== Work task ==
Once the images are set aside, write out the rest of the records exactly.

----- Records provided -----

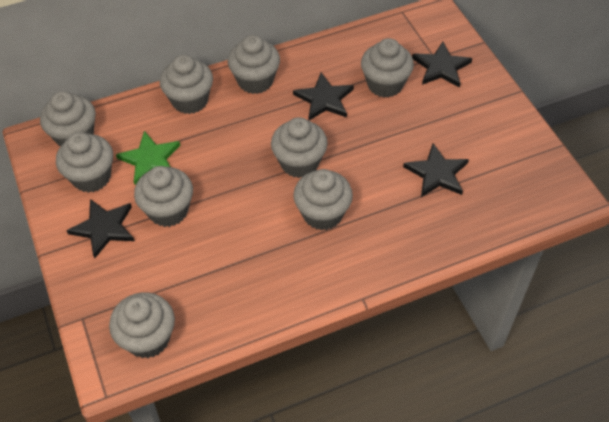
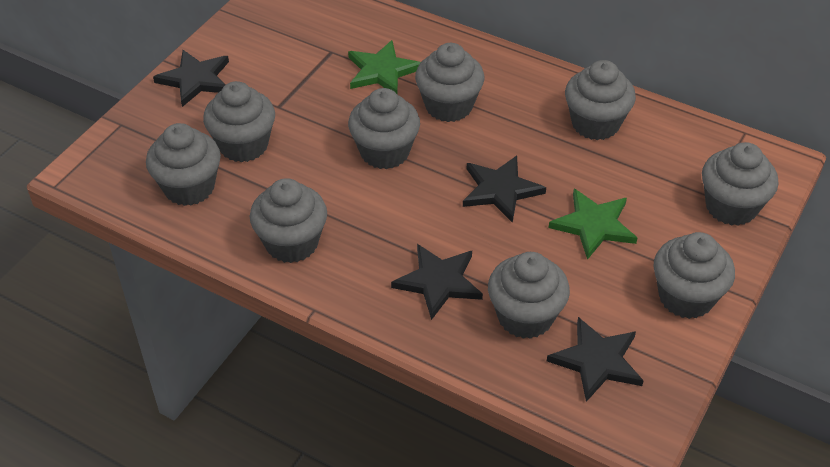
green star: 1 -> 2

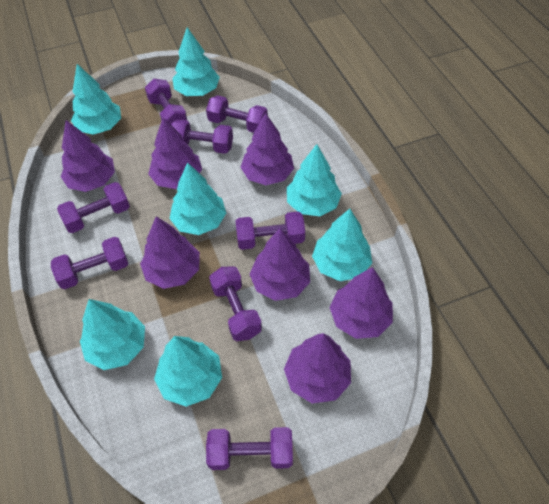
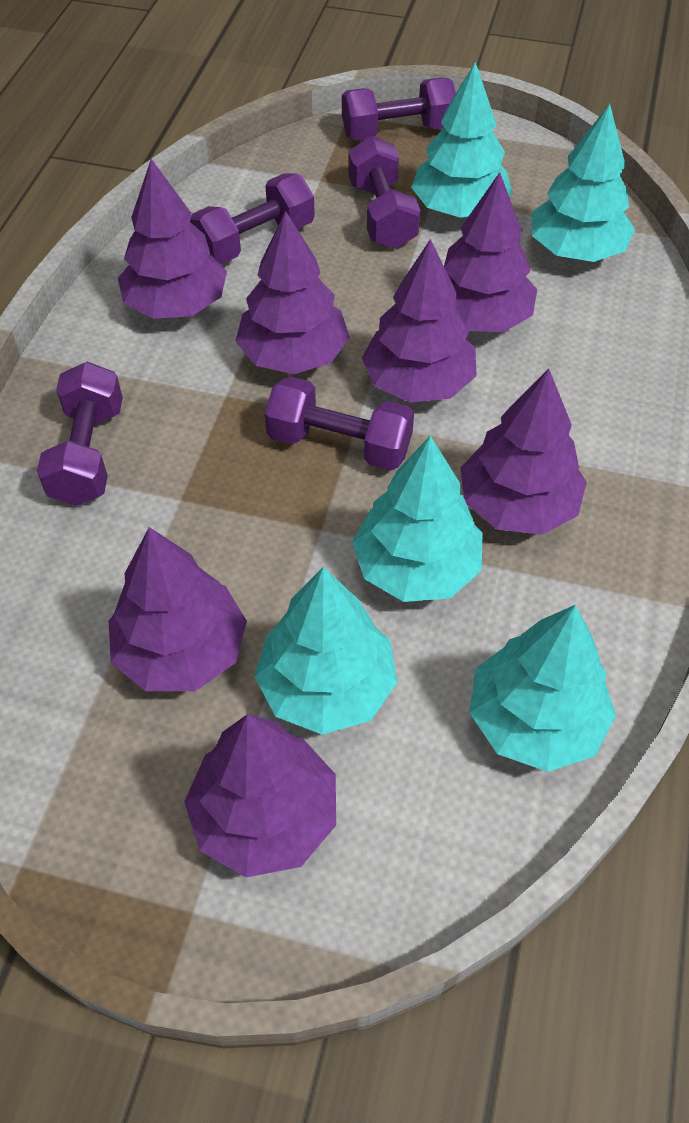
purple dumbbell: 8 -> 5
turquoise tree: 7 -> 5

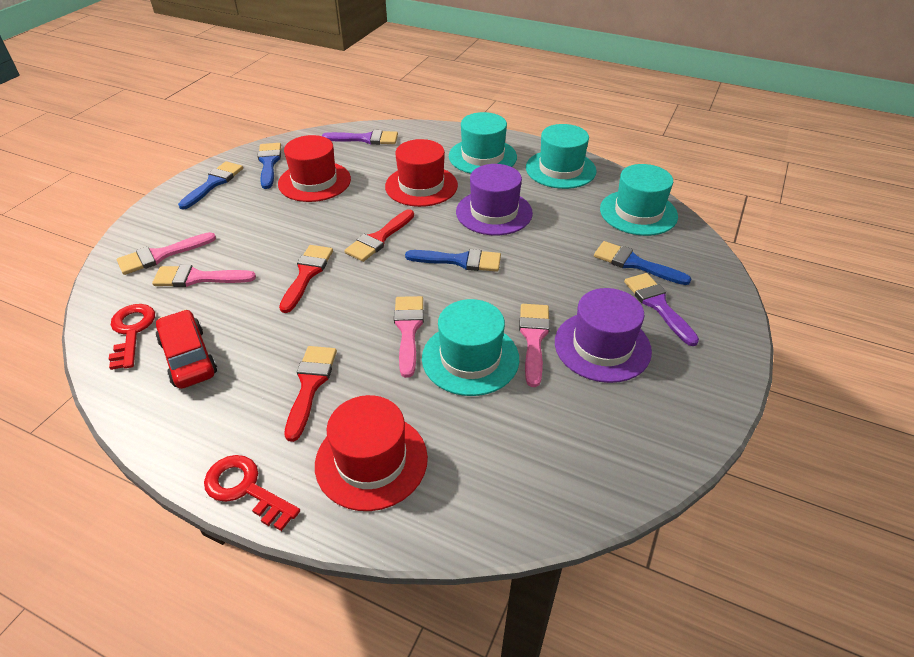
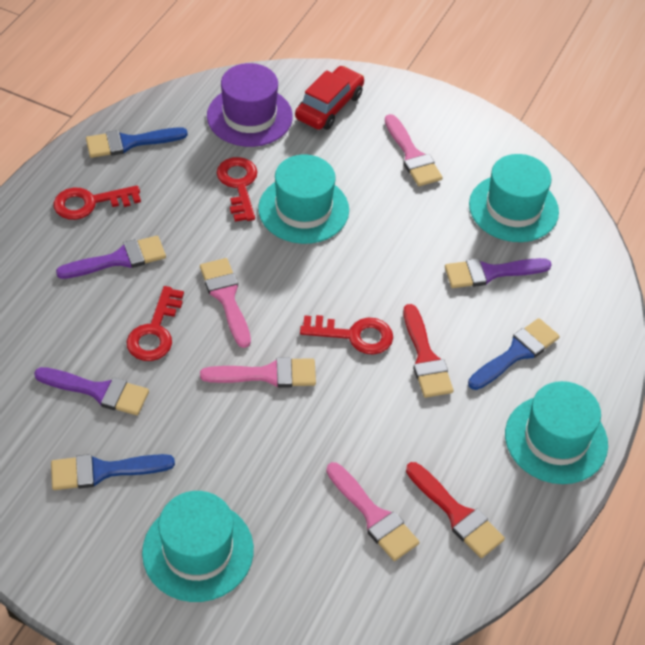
blue brush: 4 -> 3
purple brush: 2 -> 3
purple hat: 2 -> 1
red brush: 3 -> 2
red hat: 3 -> 0
red key: 2 -> 4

-----

== Answer to this problem ==
green star: 1 -> 2

purple dumbbell: 8 -> 5
turquoise tree: 7 -> 5

blue brush: 4 -> 3
purple brush: 2 -> 3
purple hat: 2 -> 1
red brush: 3 -> 2
red hat: 3 -> 0
red key: 2 -> 4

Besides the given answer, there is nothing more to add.